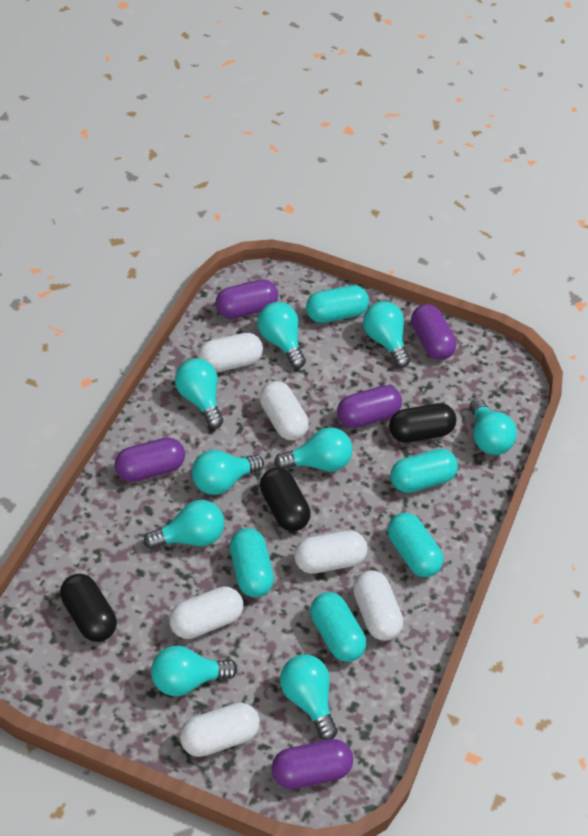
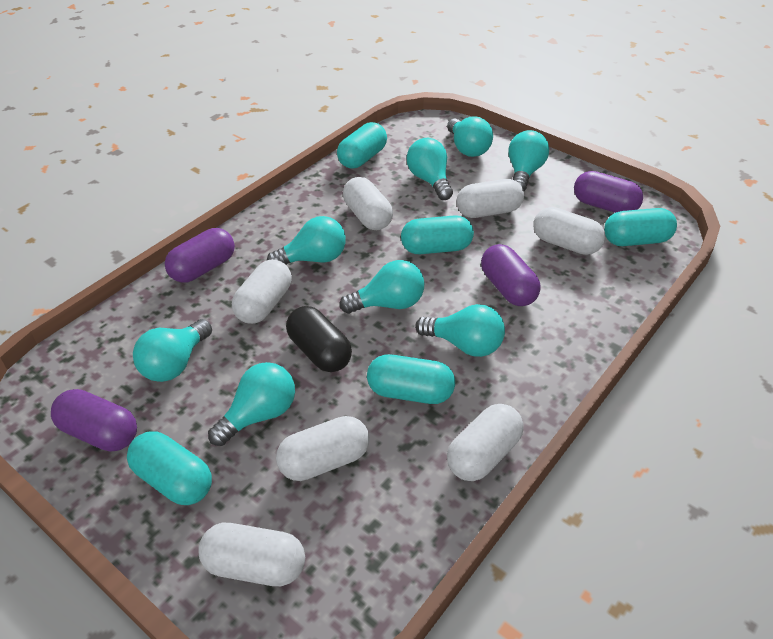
black capsule: [60,574,117,642] [260,468,311,531] [389,403,456,443] = 3 -> [286,306,352,372] = 1
purple capsule: [115,437,185,482] [215,279,278,319] [272,739,353,789] [337,385,402,428] [411,304,456,360] = 5 -> [51,389,137,452] [165,228,235,283] [481,244,541,306] [574,171,643,213] = 4
turquoise light bulb: [144,500,224,549] [151,646,237,696] [175,358,223,429] [192,450,264,495] [257,302,306,369] [274,427,353,471] [280,655,338,740] [363,301,410,368] [469,398,517,455] = 9 -> [133,319,212,382] [208,362,295,446] [267,216,346,265] [339,260,424,314] [407,138,453,200] [415,304,505,357] [447,117,493,157] [508,130,549,191] = 8
white capsule: [169,586,243,639] [180,703,260,757] [197,333,263,373] [260,381,309,440] [294,530,368,574] [353,570,403,641] = 6 -> [198,523,305,586] [232,259,292,324] [276,416,369,481] [343,177,393,230] [447,404,524,481] [456,179,524,218] [533,207,605,255] = 7

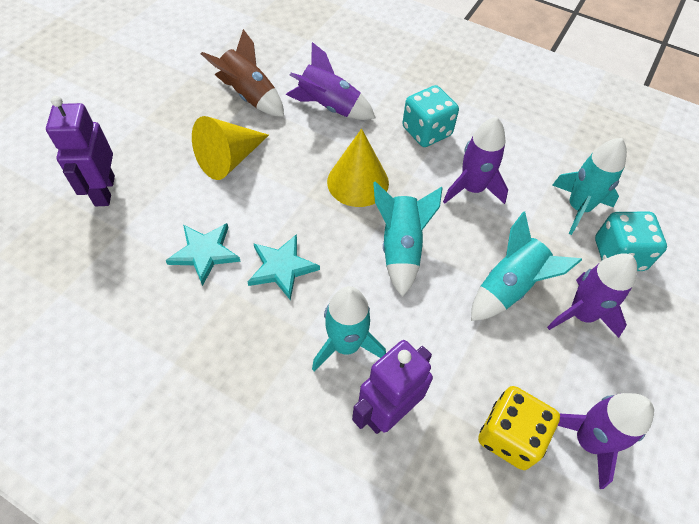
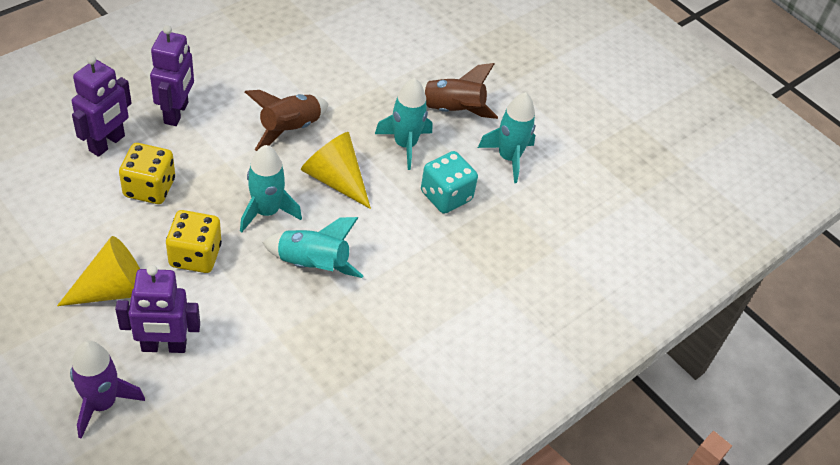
brown rocket: [201,29,284,117] = 1 -> [245,90,328,151] [421,63,498,119] = 2
purple robot: [46,96,115,206] [352,340,433,434] = 2 -> [72,55,132,157] [115,265,200,353] [150,25,194,126] = 3
purple rocket: [286,42,375,120] [443,117,508,204] [547,254,637,338] [558,393,654,489] = 4 -> [70,341,145,439] = 1
turquoise dice: [402,85,459,147] [595,212,667,271] = 2 -> [421,151,478,214] = 1
turquoise star: [165,223,241,286] [248,234,320,301] = 2 -> none = 0
yellow dice: [478,386,560,470] = 1 -> [119,143,175,204] [166,210,222,273] = 2

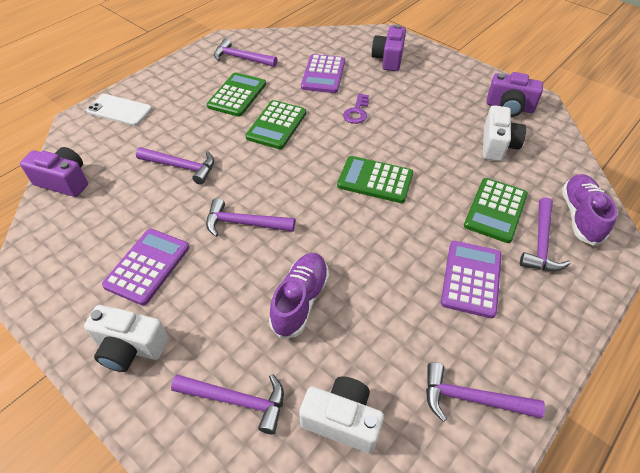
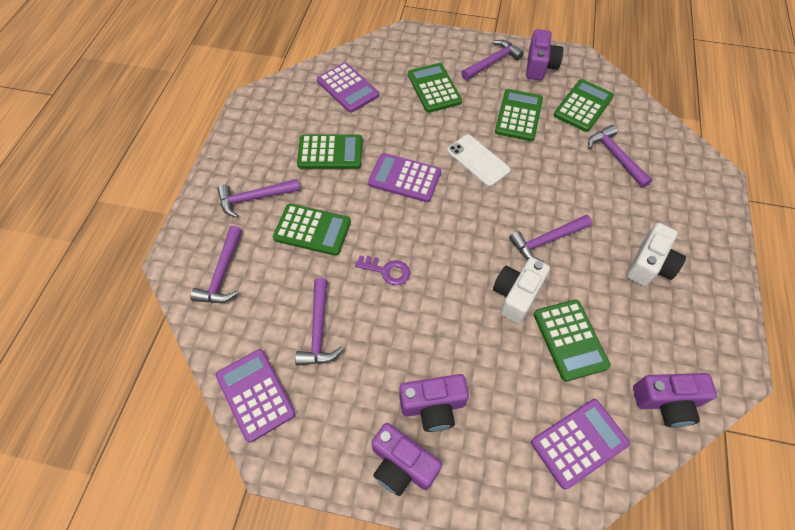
green calculator: [207,72,266,117] [245,100,306,149] [337,156,414,203] [464,178,528,243] = 4 -> [273,204,351,256] [297,135,362,169] [408,63,462,113] [495,89,543,141] [534,299,610,382] [554,79,614,132] = 6
purple calculator: [102,229,189,306] [301,54,345,93] [441,241,502,318] = 3 -> [216,349,296,443] [317,62,379,113] [368,153,441,202] [531,399,630,490] = 4
purple camera: [20,147,88,197] [371,24,406,71] [486,72,543,117] = 3 -> [371,423,442,496] [399,374,469,432] [526,29,564,80] [633,373,717,427] = 4
purple shoe: [269,253,329,339] [562,174,618,246] = 2 -> none = 0
white camera: [84,305,168,372] [299,376,384,454] [483,105,526,161] = 3 -> [493,257,550,324] [626,223,686,286] = 2

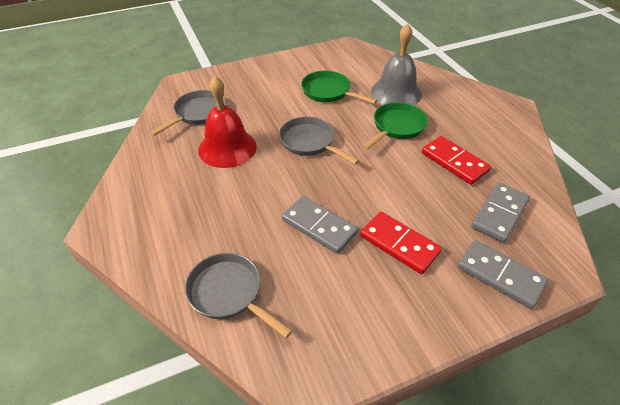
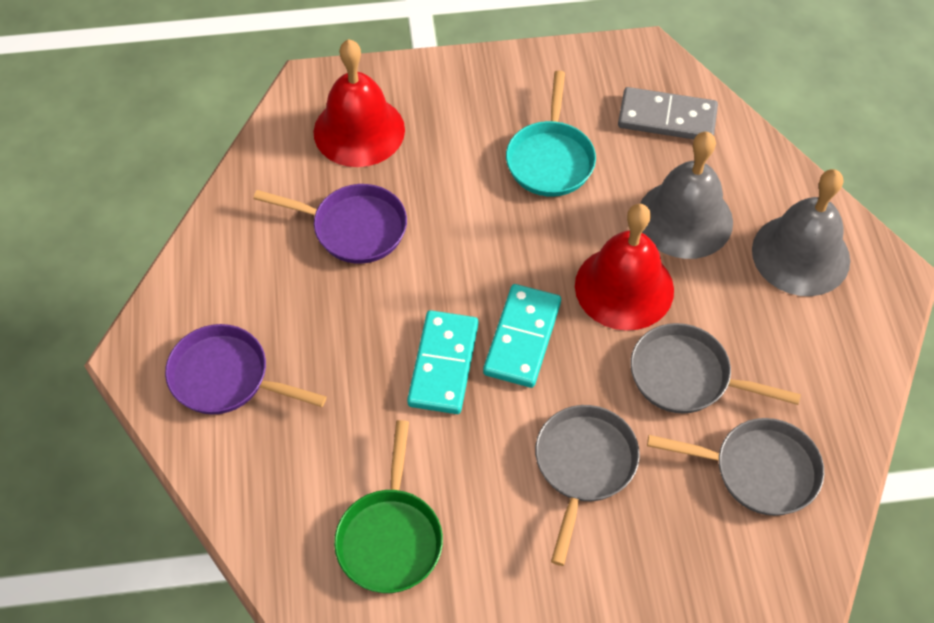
green pan: [301,70,377,104] [362,102,428,150] = 2 -> [334,420,443,593] = 1
grey bell: [371,24,422,105] = 1 -> [640,132,733,259] [752,169,850,296] = 2
grey domino: [282,196,358,254] [458,240,548,309] [471,183,530,243] = 3 -> [618,87,718,139] = 1
purple pan: none = 0 -> [165,324,327,415] [253,184,407,264] = 2
red bell: [198,76,257,168] = 1 -> [313,39,405,167] [575,204,674,331] = 2
red domino: [360,212,442,274] [422,136,491,185] = 2 -> none = 0
turquoise domino: none = 0 -> [407,310,478,414] [483,284,561,388] = 2
turquoise pan: none = 0 -> [506,71,596,197] = 1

===============

● Your task: Filter the lines above, keeping each one that contains the string "white".

● Answer to this task:
white capsule: [169,586,243,639] [180,703,260,757] [197,333,263,373] [260,381,309,440] [294,530,368,574] [353,570,403,641] = 6 -> [198,523,305,586] [232,259,292,324] [276,416,369,481] [343,177,393,230] [447,404,524,481] [456,179,524,218] [533,207,605,255] = 7
white camera: [84,305,168,372] [299,376,384,454] [483,105,526,161] = 3 -> [493,257,550,324] [626,223,686,286] = 2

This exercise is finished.